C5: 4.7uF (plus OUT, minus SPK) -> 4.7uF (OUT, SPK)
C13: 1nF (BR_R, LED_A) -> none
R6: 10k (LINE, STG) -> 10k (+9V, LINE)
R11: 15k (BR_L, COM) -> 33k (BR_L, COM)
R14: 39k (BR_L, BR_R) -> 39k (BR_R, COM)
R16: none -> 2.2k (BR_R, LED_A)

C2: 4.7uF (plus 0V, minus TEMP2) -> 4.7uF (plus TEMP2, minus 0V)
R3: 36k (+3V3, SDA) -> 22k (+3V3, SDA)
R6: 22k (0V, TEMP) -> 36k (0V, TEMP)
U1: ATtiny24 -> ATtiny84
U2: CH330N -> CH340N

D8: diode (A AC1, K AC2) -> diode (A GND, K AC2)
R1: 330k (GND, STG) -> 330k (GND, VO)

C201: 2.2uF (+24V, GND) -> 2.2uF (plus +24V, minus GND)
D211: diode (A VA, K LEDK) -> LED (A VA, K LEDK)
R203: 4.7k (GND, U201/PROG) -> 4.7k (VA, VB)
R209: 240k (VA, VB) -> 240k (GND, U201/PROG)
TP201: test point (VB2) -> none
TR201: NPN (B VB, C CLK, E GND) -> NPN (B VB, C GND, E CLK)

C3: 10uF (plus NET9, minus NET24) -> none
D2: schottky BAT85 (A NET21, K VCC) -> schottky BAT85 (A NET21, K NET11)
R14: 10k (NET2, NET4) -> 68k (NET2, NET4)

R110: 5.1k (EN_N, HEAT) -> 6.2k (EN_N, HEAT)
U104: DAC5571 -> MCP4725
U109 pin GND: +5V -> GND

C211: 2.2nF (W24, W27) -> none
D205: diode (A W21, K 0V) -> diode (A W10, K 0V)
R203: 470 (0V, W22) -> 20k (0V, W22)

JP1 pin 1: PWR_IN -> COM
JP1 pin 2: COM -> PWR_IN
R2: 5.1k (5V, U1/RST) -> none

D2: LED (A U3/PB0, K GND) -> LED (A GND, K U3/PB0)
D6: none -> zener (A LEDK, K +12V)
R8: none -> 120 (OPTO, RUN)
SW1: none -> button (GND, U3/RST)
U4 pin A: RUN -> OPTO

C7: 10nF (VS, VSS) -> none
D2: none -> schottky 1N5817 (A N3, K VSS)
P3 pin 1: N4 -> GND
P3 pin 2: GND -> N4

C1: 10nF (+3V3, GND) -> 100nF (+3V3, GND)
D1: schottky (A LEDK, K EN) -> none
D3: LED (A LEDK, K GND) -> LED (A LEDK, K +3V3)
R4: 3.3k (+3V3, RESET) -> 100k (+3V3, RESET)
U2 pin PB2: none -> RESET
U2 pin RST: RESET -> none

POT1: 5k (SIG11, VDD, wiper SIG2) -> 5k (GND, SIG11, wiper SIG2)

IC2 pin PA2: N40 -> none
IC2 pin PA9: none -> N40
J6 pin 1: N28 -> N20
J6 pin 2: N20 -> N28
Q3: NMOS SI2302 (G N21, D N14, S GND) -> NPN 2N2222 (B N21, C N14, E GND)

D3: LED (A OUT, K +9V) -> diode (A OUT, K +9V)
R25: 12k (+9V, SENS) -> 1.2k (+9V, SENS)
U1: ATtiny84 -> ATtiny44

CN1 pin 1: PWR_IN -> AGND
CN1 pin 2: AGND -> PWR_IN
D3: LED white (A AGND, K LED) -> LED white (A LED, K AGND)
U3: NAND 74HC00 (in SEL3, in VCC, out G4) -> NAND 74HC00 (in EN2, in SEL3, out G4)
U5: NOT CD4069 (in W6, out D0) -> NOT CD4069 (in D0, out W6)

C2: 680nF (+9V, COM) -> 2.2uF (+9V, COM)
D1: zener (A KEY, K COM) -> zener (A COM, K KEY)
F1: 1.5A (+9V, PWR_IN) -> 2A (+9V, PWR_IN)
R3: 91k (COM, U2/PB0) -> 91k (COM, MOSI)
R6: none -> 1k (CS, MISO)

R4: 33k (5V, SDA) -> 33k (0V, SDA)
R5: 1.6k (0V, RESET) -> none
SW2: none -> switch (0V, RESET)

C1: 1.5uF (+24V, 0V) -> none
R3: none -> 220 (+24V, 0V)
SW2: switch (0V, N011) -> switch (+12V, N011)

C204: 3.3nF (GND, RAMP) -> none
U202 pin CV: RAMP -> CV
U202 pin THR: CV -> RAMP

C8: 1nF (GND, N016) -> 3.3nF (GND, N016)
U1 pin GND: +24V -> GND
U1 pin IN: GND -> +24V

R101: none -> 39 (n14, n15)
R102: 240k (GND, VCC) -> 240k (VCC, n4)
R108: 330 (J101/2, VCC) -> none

### Your goal
When you reach the line holding "R11: 15k (BR_L, COM) -> 33k (BR_L, COM)" in the records above, begin reproducing exactly, stop after the line holding "D211: diode (A", and output nothing else.

### Solution
R11: 15k (BR_L, COM) -> 33k (BR_L, COM)
R14: 39k (BR_L, BR_R) -> 39k (BR_R, COM)
R16: none -> 2.2k (BR_R, LED_A)

C2: 4.7uF (plus 0V, minus TEMP2) -> 4.7uF (plus TEMP2, minus 0V)
R3: 36k (+3V3, SDA) -> 22k (+3V3, SDA)
R6: 22k (0V, TEMP) -> 36k (0V, TEMP)
U1: ATtiny24 -> ATtiny84
U2: CH330N -> CH340N

D8: diode (A AC1, K AC2) -> diode (A GND, K AC2)
R1: 330k (GND, STG) -> 330k (GND, VO)

C201: 2.2uF (+24V, GND) -> 2.2uF (plus +24V, minus GND)
D211: diode (A VA, K LEDK) -> LED (A VA, K LEDK)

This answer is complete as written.